Return, exactly and with nothing added, the line with "purple traffic cone: 0 -> 2" together with all lines after it through the end of the data below. No pictures belong in the copy.

Spatial object tracking data:
┏━━

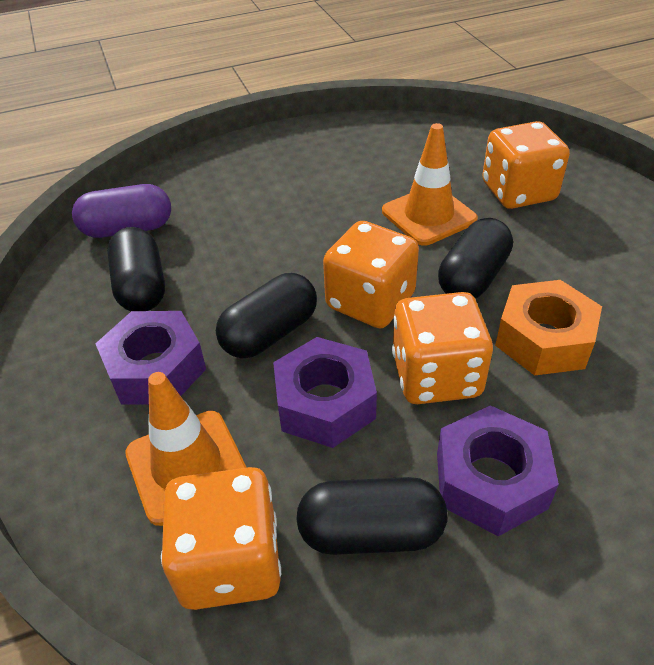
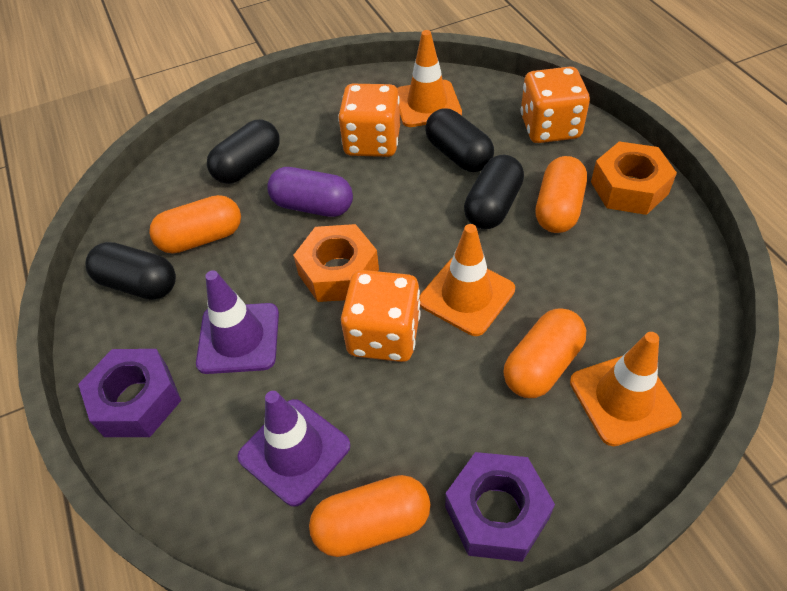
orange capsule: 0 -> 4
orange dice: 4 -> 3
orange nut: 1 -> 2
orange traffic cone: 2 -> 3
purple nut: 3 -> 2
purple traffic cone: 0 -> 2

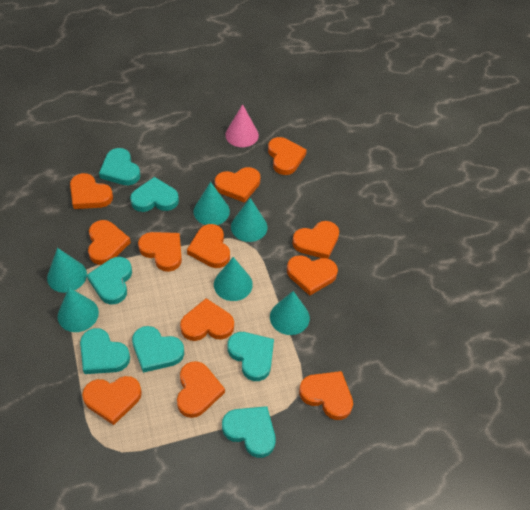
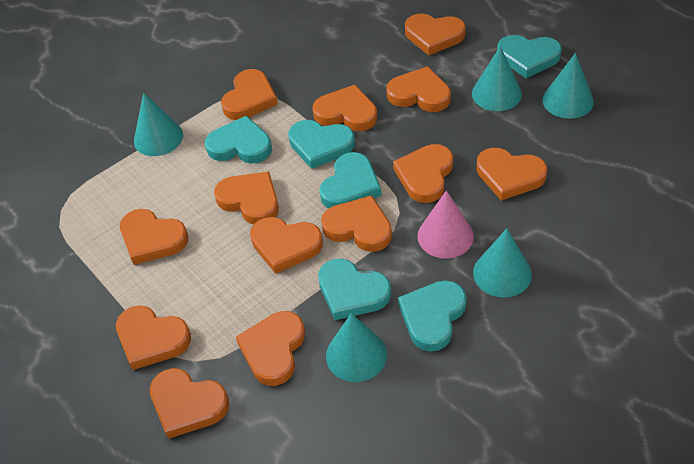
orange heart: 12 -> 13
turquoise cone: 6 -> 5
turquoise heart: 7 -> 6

┗━━

## PROBLEM SOLUTION
purple traffic cone: 0 -> 2

orange heart: 12 -> 13
turquoise cone: 6 -> 5
turquoise heart: 7 -> 6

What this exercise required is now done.